(Records provided begins)

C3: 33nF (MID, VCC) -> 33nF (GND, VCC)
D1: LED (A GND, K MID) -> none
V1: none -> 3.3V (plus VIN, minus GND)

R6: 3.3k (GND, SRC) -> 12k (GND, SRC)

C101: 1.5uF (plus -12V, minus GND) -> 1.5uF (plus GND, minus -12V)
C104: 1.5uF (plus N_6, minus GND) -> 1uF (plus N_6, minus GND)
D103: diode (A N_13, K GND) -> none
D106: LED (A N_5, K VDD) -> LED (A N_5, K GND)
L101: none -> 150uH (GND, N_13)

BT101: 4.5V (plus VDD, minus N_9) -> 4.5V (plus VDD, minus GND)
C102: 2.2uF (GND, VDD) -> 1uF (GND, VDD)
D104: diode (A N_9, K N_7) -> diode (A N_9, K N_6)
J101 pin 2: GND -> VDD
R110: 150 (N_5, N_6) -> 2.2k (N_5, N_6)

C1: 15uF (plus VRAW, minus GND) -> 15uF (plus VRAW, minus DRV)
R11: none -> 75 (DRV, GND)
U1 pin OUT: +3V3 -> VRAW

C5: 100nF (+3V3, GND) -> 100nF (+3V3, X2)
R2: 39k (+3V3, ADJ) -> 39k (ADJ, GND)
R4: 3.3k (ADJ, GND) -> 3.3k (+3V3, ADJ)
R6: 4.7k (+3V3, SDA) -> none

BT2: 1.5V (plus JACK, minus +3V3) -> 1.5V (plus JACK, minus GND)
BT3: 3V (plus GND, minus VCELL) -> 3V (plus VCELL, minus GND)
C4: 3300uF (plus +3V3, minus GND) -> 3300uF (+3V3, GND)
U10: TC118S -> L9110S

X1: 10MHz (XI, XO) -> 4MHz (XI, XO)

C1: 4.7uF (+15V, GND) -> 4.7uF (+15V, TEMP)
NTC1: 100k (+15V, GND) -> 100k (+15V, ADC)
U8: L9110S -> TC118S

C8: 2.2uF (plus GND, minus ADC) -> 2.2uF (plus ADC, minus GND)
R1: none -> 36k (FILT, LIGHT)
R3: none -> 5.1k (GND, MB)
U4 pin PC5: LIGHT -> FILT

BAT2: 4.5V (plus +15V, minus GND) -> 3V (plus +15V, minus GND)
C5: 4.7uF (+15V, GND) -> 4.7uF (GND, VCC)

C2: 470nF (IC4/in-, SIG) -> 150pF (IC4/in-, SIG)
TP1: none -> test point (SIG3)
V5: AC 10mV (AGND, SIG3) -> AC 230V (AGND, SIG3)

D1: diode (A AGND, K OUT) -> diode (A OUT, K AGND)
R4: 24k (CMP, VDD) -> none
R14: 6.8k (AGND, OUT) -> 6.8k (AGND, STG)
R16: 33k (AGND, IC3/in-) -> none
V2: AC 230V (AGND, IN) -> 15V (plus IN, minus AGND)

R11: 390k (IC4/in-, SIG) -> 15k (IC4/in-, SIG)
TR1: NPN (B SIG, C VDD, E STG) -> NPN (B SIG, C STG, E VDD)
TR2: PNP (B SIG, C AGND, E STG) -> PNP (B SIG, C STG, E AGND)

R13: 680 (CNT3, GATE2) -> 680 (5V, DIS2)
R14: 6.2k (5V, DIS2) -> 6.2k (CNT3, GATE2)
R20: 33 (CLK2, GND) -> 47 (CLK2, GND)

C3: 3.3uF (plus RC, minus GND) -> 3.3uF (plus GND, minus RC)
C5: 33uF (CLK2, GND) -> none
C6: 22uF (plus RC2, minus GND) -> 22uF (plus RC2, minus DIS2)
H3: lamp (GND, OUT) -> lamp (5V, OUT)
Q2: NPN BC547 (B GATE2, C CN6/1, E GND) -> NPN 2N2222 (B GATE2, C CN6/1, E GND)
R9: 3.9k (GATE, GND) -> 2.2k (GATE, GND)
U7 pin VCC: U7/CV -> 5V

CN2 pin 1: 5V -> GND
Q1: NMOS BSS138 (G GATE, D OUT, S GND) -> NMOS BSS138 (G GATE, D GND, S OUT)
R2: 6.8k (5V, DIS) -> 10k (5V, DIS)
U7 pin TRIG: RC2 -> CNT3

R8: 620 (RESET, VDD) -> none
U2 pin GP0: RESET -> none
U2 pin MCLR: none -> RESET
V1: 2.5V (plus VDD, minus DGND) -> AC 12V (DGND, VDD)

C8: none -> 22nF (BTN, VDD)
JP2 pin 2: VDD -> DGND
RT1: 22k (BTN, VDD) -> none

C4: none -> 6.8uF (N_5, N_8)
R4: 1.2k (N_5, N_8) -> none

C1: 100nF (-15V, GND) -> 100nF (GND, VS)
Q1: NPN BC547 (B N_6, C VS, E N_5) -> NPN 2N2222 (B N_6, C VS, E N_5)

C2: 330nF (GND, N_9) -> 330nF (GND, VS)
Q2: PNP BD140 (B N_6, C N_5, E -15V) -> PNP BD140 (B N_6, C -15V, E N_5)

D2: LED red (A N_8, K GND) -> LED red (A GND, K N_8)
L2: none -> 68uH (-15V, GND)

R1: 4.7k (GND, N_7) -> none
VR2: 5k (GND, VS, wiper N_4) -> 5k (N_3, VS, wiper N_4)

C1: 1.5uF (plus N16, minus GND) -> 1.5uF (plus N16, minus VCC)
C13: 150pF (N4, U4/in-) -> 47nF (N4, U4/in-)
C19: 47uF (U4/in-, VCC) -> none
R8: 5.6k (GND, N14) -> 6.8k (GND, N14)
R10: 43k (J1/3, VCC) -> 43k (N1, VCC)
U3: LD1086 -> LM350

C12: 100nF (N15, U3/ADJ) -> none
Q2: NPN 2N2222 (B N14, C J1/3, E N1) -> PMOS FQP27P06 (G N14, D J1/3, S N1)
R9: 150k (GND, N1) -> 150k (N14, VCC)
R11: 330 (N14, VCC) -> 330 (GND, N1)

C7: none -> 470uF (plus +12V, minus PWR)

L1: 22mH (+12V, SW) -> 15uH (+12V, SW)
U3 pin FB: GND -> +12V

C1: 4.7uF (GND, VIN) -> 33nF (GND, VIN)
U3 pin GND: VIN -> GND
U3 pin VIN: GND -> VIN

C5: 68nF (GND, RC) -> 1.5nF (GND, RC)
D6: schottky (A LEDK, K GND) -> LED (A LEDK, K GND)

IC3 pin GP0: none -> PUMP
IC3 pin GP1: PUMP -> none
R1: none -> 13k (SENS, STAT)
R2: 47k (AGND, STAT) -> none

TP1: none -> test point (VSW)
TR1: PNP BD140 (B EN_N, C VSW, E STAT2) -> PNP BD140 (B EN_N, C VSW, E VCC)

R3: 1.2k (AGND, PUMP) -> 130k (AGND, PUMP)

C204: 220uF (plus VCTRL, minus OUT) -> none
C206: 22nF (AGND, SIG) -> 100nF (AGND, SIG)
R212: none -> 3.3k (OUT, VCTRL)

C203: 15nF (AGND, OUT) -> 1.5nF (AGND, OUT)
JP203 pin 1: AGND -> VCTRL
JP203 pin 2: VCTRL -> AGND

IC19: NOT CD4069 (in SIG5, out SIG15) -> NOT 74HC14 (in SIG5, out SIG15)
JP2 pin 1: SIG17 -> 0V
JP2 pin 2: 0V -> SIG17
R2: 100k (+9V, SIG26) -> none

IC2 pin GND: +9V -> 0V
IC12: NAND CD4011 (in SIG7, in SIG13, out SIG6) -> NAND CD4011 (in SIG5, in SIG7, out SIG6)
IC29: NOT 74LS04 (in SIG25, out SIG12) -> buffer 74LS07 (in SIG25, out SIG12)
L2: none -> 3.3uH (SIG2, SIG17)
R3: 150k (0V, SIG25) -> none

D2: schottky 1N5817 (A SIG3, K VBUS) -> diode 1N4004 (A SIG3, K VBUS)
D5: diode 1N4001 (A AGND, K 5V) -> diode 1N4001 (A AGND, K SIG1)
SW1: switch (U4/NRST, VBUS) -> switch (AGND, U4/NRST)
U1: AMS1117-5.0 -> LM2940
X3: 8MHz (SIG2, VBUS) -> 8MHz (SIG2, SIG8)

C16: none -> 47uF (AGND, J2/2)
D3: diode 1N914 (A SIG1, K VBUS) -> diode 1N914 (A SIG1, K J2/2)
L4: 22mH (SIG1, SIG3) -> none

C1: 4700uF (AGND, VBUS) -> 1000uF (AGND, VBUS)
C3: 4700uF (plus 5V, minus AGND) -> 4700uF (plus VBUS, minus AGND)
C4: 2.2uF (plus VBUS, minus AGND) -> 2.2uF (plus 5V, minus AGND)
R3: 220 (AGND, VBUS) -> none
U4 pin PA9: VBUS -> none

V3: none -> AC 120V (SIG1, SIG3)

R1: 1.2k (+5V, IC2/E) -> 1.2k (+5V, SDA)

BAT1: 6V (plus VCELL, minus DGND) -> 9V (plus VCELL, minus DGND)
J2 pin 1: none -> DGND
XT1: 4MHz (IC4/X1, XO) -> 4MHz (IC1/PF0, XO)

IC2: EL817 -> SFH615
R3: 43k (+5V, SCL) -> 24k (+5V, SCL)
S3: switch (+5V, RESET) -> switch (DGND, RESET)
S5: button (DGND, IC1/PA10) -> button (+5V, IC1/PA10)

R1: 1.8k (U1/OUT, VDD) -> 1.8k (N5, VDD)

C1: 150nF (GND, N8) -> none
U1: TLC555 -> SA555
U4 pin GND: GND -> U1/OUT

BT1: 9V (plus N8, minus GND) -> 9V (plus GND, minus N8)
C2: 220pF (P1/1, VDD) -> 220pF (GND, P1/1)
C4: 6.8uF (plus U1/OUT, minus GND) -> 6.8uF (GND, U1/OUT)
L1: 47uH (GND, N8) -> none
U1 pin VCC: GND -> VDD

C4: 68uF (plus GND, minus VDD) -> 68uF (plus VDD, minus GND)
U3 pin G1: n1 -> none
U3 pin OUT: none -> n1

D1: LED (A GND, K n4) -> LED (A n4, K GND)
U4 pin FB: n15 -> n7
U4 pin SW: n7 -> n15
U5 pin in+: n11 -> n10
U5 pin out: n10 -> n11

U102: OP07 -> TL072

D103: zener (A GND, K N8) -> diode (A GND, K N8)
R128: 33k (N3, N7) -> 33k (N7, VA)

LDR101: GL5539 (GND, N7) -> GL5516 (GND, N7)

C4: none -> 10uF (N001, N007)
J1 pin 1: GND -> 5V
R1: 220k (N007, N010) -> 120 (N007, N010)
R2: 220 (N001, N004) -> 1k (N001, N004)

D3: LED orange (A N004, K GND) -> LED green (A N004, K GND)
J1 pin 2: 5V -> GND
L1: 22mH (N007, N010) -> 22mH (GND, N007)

(Records provided ends)

> Problem to solve: All lines from the top of the data through the line containing "BT101: 4.5V (plus" need to be retyped exactly, and nothing more.

> Answer:
C3: 33nF (MID, VCC) -> 33nF (GND, VCC)
D1: LED (A GND, K MID) -> none
V1: none -> 3.3V (plus VIN, minus GND)

R6: 3.3k (GND, SRC) -> 12k (GND, SRC)

C101: 1.5uF (plus -12V, minus GND) -> 1.5uF (plus GND, minus -12V)
C104: 1.5uF (plus N_6, minus GND) -> 1uF (plus N_6, minus GND)
D103: diode (A N_13, K GND) -> none
D106: LED (A N_5, K VDD) -> LED (A N_5, K GND)
L101: none -> 150uH (GND, N_13)

BT101: 4.5V (plus VDD, minus N_9) -> 4.5V (plus VDD, minus GND)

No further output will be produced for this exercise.